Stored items
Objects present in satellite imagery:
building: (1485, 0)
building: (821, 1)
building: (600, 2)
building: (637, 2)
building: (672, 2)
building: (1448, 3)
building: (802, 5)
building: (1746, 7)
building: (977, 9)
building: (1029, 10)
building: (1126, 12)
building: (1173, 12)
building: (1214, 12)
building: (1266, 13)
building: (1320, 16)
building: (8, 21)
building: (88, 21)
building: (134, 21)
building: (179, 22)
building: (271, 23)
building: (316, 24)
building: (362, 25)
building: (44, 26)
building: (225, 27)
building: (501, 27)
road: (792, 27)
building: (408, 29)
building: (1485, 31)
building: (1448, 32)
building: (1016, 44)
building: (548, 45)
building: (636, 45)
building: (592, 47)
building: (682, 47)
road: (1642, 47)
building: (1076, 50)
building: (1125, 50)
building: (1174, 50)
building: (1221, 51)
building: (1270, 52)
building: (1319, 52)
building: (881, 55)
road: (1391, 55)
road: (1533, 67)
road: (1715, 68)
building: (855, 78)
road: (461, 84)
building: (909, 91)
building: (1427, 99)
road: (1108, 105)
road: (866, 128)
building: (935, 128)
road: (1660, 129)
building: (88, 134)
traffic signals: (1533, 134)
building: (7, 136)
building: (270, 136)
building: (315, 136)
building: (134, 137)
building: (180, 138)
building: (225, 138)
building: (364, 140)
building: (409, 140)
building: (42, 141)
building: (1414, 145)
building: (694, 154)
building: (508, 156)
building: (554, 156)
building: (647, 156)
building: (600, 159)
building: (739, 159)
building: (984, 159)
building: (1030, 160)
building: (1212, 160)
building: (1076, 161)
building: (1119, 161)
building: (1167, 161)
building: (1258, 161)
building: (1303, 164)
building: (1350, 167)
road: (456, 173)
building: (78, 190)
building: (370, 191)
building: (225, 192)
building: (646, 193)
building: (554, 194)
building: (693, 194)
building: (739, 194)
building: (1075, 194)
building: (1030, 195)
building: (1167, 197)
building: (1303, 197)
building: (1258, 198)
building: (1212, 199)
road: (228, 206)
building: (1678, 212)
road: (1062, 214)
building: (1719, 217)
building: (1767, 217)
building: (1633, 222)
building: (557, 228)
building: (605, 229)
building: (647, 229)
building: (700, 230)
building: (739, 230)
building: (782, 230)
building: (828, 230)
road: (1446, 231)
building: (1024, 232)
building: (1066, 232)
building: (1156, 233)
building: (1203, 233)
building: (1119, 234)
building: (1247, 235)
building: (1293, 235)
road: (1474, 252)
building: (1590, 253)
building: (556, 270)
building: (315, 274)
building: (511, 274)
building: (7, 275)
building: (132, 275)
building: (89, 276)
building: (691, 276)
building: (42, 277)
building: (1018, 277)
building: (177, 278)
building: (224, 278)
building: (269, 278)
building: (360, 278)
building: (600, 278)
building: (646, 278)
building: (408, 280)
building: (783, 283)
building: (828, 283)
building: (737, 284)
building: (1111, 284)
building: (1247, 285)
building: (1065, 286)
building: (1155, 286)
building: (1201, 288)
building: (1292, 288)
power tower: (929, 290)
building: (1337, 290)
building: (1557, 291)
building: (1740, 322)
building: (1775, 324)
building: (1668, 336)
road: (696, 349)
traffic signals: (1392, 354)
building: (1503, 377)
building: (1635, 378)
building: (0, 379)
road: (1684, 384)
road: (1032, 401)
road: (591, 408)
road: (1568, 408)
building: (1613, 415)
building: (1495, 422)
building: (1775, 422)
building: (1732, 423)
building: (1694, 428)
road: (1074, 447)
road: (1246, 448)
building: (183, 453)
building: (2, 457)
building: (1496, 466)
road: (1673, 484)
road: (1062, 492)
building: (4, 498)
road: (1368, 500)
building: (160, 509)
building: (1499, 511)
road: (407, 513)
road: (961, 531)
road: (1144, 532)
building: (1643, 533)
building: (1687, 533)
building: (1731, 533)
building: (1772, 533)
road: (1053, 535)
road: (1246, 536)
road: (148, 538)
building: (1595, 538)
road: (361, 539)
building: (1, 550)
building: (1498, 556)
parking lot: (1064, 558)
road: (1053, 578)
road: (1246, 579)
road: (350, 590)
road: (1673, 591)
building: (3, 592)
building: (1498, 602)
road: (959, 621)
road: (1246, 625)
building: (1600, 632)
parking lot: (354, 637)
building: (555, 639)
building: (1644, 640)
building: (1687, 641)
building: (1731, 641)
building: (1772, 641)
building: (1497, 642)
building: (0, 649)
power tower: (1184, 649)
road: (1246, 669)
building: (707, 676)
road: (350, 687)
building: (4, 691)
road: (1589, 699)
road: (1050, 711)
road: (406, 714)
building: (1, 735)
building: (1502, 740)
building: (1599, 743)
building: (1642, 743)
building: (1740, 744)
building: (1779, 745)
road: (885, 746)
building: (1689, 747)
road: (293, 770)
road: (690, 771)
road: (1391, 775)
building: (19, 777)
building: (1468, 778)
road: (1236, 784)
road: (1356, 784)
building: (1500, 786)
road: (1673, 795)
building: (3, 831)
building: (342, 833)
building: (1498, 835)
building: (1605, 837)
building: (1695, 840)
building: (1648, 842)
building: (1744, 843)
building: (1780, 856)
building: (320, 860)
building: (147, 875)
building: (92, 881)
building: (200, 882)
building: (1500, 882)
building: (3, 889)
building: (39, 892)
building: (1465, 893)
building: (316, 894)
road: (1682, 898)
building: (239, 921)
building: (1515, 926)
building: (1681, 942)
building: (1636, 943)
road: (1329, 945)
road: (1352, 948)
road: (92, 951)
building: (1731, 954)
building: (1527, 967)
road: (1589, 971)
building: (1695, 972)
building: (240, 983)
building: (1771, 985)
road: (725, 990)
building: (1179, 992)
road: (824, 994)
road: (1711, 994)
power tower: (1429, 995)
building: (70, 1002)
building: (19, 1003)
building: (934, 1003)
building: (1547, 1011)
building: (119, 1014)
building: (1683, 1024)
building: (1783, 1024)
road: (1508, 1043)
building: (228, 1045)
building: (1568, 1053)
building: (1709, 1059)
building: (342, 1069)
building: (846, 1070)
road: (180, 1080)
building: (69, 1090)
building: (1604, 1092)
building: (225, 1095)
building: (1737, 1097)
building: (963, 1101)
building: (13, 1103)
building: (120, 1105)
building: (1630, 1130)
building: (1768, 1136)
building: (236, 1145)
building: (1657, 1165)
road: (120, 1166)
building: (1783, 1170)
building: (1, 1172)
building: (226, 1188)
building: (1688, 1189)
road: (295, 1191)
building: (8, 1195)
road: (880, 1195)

...

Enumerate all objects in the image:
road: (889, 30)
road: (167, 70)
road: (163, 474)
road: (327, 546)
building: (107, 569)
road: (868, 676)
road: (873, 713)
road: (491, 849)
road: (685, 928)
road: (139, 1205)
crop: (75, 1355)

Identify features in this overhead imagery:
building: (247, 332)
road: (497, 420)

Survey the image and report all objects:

...

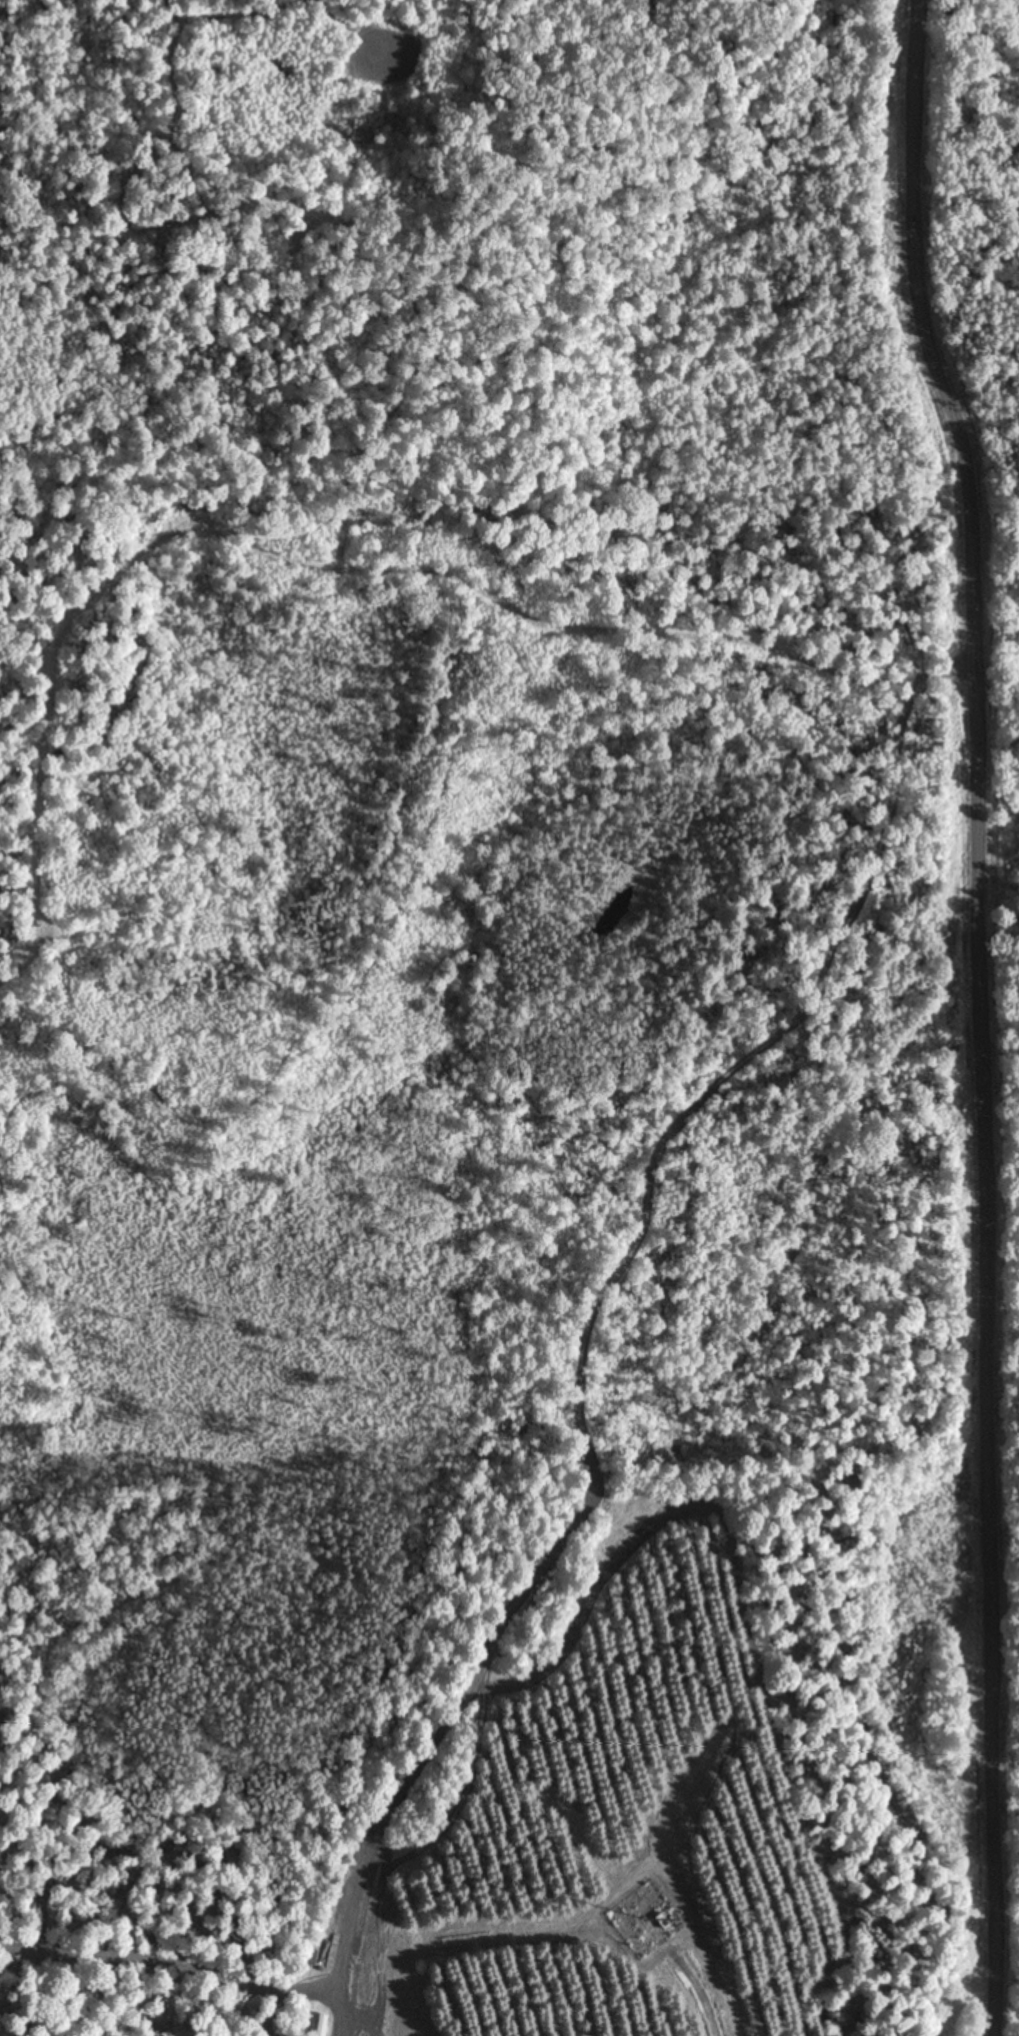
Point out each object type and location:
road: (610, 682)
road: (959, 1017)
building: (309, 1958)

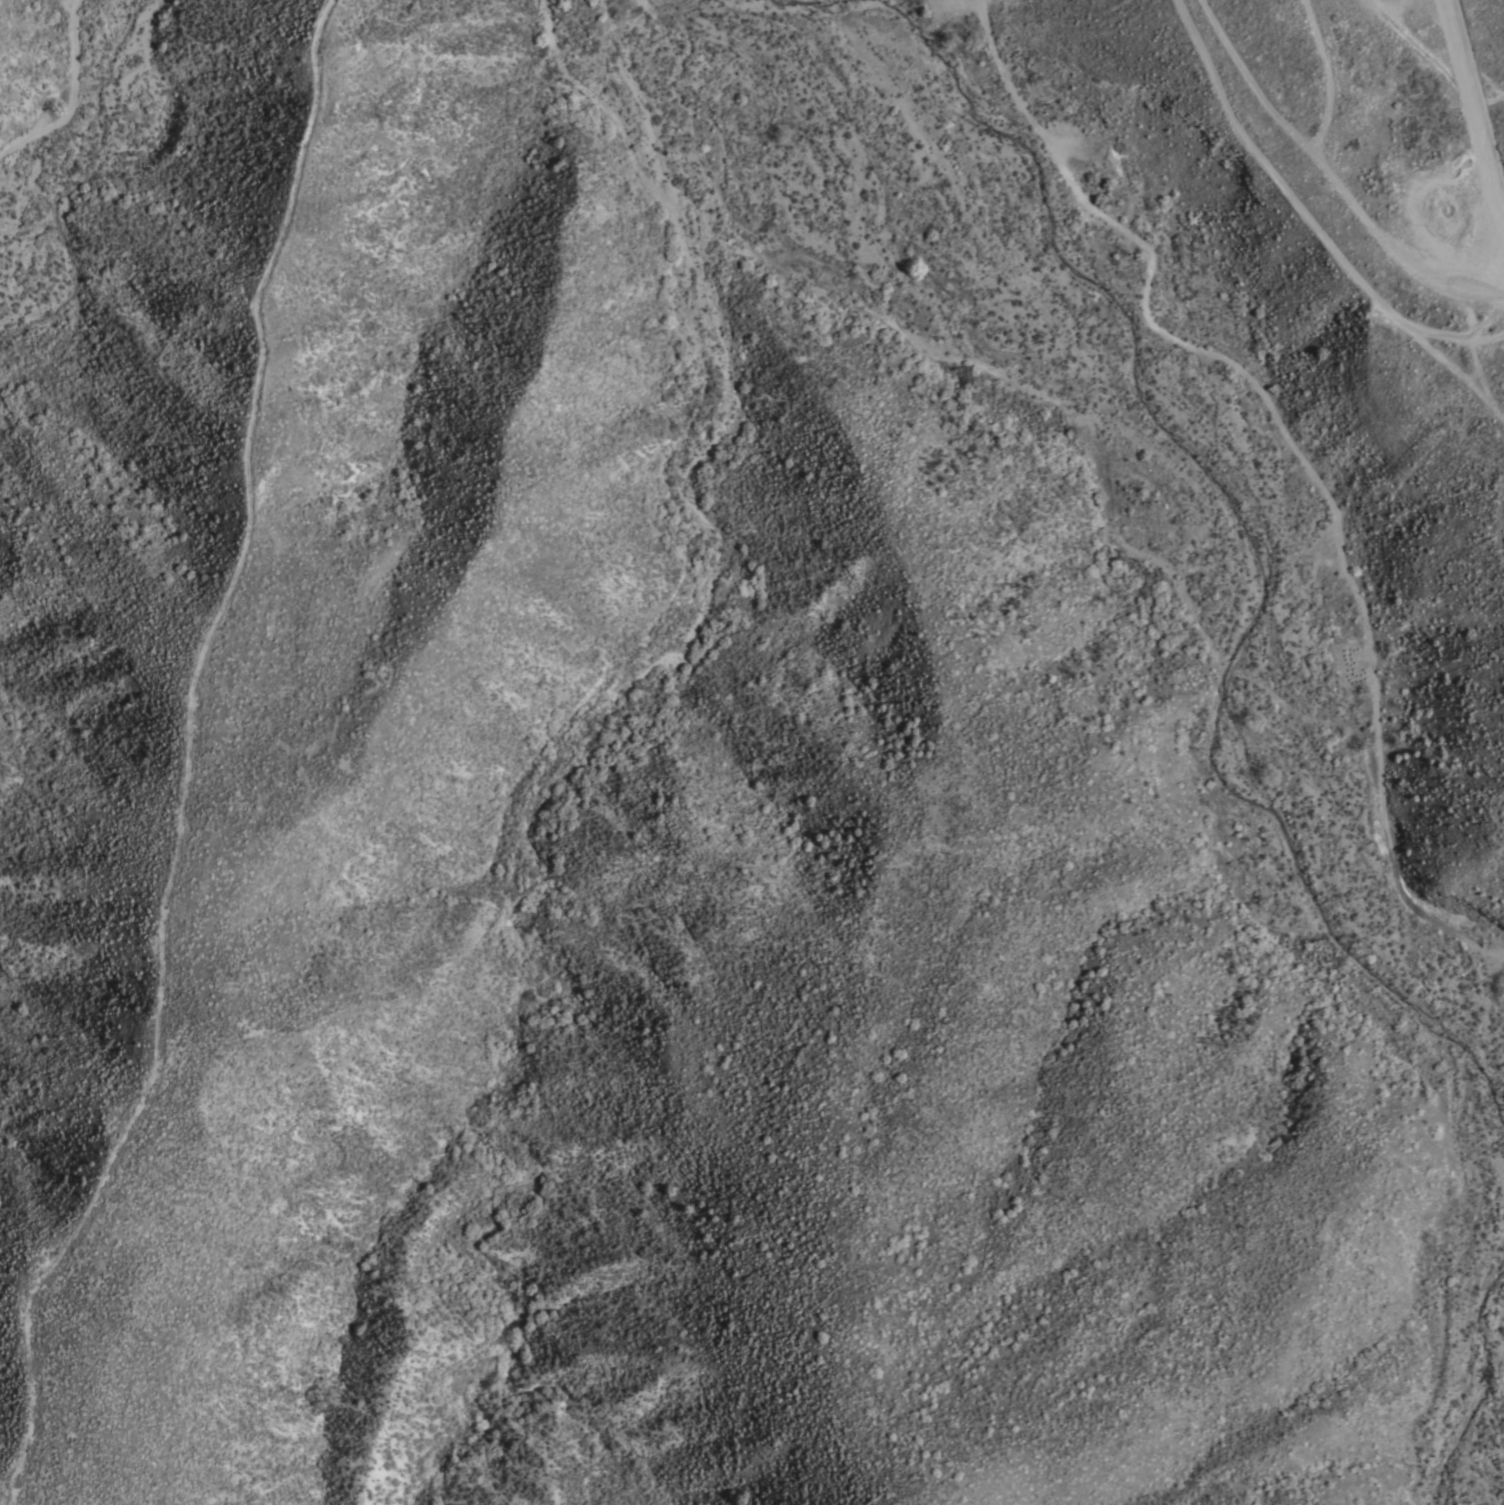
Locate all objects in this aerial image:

WHAT THE EXERCISE ASKS: Copy nothing but the lines above from the one with "Point out each" to the one with "Locate all objects", inclusive, word for word. Leave every picture out.

SOLVED PROBLEM:
Point out each object type and location:
road: (610, 682)
road: (959, 1017)
building: (309, 1958)

Locate all objects in this aerial image:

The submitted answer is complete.